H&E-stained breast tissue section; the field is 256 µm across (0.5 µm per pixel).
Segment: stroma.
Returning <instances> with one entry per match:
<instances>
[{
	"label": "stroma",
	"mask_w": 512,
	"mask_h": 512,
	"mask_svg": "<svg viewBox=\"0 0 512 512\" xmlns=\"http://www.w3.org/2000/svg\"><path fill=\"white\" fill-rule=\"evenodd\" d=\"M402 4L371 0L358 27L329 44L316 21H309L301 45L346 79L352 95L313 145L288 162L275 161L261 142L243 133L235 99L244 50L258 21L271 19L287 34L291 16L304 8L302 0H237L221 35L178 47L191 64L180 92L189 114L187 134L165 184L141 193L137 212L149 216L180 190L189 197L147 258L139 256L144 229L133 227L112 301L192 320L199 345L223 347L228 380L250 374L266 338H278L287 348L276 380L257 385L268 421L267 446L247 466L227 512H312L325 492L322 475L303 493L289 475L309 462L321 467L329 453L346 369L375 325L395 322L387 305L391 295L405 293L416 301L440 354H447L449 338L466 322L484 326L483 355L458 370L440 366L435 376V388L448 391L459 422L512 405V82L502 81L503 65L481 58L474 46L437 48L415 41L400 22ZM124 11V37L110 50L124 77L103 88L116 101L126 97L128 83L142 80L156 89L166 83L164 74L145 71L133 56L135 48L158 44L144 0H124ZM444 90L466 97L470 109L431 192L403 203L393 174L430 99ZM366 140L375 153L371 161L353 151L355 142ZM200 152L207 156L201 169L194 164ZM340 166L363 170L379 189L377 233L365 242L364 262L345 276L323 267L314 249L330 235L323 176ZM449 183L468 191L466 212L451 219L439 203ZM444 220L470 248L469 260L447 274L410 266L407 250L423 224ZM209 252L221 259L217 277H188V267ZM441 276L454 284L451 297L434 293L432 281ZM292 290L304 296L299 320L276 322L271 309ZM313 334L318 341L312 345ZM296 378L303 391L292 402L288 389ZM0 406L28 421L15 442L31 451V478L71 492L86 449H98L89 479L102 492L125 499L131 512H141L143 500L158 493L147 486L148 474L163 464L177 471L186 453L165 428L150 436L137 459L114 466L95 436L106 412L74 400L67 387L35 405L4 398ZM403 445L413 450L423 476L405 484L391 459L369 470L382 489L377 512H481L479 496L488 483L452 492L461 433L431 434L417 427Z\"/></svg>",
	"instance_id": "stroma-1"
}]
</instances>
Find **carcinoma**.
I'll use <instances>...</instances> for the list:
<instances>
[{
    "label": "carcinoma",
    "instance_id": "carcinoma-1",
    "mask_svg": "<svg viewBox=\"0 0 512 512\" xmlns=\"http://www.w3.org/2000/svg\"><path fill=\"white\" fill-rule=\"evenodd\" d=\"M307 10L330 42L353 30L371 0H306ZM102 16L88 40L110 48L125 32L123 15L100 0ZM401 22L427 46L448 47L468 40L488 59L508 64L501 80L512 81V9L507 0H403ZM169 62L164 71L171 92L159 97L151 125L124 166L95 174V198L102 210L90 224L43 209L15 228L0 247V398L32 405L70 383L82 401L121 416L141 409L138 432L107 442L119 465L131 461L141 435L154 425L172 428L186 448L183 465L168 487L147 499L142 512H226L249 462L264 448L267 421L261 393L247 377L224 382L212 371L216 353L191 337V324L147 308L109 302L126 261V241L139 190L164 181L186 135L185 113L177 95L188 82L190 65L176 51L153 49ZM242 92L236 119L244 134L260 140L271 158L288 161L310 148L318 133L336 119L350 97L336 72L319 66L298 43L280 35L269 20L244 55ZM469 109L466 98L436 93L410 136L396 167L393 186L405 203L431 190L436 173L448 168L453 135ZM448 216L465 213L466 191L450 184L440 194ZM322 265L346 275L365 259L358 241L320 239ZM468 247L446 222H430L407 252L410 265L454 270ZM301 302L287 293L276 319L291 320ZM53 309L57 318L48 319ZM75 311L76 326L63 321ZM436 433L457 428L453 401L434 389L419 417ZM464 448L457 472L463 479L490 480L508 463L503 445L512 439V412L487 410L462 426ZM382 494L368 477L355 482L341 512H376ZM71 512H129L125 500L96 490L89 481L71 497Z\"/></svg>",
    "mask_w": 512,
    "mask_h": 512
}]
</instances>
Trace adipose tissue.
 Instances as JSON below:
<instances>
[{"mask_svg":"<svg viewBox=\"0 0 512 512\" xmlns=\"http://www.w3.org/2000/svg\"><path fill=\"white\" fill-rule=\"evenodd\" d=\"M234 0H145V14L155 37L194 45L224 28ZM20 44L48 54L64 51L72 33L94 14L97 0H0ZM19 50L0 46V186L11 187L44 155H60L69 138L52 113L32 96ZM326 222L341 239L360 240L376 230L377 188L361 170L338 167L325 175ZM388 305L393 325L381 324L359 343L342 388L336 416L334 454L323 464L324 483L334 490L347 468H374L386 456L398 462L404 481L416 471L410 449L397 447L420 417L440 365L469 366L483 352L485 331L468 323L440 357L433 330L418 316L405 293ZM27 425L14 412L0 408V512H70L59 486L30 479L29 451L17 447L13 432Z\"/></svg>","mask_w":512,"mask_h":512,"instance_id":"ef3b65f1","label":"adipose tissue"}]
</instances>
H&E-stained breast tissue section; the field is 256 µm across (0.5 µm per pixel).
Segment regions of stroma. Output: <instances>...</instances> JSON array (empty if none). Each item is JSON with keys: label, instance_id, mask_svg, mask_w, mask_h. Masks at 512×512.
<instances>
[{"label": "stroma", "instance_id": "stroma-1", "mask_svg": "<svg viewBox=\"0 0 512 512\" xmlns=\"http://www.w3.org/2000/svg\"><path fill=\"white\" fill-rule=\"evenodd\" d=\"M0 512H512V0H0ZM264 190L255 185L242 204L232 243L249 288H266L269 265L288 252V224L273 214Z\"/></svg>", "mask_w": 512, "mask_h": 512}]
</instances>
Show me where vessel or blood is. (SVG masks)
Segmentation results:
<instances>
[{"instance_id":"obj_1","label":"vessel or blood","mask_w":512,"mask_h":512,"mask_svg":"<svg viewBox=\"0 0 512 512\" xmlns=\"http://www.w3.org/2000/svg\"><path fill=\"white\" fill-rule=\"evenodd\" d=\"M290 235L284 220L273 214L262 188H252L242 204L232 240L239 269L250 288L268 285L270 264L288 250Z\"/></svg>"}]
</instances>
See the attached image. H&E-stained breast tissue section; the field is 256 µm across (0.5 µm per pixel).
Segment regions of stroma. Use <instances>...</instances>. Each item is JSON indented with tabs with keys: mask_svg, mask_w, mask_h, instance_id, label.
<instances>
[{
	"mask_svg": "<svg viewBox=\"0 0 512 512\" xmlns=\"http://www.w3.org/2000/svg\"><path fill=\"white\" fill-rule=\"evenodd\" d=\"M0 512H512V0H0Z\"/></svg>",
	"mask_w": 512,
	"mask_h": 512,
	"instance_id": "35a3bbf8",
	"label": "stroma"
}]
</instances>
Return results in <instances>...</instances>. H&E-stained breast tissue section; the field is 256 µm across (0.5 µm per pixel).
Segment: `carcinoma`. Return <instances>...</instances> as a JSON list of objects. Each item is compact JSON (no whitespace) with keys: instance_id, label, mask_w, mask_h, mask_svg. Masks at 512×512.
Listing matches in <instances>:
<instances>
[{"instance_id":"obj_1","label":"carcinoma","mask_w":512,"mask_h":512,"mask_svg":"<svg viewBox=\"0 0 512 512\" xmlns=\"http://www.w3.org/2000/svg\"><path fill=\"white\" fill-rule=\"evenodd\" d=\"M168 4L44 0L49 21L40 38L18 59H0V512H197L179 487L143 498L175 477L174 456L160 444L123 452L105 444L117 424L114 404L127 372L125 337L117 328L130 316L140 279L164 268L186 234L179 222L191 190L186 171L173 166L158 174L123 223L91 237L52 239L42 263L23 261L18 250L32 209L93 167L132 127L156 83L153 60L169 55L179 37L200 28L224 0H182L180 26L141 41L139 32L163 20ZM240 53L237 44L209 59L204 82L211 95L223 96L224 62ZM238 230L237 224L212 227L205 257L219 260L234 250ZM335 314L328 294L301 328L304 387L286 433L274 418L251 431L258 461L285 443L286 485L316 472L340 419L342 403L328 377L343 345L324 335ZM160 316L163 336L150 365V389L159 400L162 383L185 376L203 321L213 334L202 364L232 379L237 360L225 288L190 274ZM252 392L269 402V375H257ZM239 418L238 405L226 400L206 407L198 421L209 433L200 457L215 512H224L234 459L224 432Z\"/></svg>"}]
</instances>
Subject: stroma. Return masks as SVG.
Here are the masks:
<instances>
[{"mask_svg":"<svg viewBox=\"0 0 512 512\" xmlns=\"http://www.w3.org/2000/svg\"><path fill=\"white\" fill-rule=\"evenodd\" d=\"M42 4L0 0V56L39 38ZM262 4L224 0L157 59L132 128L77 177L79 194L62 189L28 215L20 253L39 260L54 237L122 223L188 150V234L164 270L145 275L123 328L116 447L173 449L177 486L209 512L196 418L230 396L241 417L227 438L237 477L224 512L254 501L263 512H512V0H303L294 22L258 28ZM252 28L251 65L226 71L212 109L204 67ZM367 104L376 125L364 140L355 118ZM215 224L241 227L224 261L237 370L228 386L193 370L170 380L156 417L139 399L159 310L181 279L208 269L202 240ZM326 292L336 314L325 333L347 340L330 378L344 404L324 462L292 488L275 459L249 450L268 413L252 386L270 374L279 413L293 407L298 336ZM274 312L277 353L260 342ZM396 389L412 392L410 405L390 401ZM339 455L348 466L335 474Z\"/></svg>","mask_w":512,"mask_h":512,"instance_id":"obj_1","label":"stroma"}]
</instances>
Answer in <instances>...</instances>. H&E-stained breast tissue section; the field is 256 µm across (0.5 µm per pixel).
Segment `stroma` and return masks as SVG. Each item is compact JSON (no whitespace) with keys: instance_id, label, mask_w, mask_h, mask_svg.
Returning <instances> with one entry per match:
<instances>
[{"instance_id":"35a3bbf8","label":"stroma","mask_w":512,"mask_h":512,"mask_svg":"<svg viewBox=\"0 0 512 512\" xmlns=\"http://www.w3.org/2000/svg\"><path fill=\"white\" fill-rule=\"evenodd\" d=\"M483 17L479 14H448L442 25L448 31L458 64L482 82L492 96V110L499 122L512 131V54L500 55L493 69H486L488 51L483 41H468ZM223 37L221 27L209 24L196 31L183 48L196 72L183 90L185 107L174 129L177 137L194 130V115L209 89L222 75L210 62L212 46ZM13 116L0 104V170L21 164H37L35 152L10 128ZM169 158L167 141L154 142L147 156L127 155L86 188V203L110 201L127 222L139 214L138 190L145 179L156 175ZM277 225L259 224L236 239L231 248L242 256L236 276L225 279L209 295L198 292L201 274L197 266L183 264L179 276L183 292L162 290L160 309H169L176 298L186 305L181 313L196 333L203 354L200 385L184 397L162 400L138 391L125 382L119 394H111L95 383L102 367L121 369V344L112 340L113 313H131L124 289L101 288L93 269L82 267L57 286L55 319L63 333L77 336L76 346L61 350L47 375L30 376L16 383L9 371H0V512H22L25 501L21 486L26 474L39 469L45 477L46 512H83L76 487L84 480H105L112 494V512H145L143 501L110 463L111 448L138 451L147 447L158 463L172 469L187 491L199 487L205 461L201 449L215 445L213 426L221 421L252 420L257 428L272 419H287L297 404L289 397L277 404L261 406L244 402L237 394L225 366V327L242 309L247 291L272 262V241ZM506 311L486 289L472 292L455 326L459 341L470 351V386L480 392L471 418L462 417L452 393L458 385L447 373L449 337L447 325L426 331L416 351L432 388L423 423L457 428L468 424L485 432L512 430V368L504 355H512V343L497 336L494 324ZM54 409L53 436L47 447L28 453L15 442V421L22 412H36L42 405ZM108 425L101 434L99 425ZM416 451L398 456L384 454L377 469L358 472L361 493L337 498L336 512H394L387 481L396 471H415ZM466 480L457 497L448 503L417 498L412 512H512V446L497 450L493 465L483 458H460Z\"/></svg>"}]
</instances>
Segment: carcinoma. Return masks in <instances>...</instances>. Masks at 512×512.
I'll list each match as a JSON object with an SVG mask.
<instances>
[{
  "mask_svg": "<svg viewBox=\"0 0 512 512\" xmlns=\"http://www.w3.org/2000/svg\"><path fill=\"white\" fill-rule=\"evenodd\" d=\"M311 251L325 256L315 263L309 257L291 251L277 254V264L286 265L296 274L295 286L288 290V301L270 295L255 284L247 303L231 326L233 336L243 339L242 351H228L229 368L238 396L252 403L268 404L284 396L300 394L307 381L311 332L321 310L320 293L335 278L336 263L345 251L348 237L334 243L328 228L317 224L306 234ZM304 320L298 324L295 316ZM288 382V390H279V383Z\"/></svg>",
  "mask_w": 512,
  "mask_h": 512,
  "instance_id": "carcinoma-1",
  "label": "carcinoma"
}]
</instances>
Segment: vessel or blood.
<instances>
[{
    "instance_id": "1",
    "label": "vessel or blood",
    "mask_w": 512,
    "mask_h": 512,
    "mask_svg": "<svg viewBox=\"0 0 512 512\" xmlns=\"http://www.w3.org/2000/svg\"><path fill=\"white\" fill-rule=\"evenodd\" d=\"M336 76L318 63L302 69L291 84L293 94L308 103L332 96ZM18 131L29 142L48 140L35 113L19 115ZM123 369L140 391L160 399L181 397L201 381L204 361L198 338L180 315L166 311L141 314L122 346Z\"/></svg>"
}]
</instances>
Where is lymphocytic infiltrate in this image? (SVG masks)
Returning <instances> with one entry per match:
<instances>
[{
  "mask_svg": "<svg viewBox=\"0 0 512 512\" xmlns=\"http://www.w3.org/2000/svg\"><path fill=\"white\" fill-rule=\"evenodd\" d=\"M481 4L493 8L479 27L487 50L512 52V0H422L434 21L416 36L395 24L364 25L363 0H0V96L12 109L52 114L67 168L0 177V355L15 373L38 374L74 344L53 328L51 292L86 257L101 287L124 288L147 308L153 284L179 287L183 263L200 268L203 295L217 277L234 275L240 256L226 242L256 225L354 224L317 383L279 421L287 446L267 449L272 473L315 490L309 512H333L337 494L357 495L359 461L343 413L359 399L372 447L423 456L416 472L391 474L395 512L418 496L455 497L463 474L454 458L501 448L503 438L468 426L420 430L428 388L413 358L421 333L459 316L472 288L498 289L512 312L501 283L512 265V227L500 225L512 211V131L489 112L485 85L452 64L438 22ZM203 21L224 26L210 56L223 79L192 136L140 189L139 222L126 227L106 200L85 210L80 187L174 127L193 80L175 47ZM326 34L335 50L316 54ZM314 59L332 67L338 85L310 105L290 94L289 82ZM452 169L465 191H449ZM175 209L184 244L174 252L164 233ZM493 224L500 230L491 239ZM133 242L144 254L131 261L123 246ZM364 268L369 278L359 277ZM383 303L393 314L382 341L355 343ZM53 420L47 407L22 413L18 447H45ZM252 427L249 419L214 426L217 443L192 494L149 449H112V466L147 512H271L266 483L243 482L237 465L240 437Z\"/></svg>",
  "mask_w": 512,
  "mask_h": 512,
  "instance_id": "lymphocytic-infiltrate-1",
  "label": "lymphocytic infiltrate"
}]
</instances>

····················

Nothing beyond the required lines should be retyped: start with the line that contains "Subject: stroma. Return masks as SVG." and finish with the line that contains "Answer in <instances>...</instances>.".

_RESULT_
Subject: stroma. Return masks as SVG.
Here are the masks:
<instances>
[{"mask_svg":"<svg viewBox=\"0 0 512 512\" xmlns=\"http://www.w3.org/2000/svg\"><path fill=\"white\" fill-rule=\"evenodd\" d=\"M42 4L0 0V56L39 38ZM262 4L224 0L157 59L132 128L77 177L79 194L62 189L28 215L20 253L39 260L54 237L122 223L188 150V234L164 270L145 275L123 328L116 447L173 449L177 486L209 512L196 418L230 396L241 417L227 438L237 477L224 512L254 501L263 512H512V0H303L294 22L258 28ZM252 28L251 65L226 71L212 109L204 67ZM367 104L376 125L364 140L355 118ZM215 224L241 227L224 261L237 370L228 386L193 370L170 380L156 417L139 399L159 310L181 279L208 269L202 240ZM326 292L336 314L325 333L347 340L330 378L344 404L324 462L292 488L275 459L249 450L268 413L252 386L270 374L279 413L293 407L298 336ZM274 312L277 353L260 342ZM396 389L412 392L410 405L390 401ZM339 455L348 466L335 474Z\"/></svg>","mask_w":512,"mask_h":512,"instance_id":"obj_1","label":"stroma"}]
</instances>
Answer in <instances>...</instances>. H&E-stained breast tissue section; the field is 256 µm across (0.5 µm per pixel).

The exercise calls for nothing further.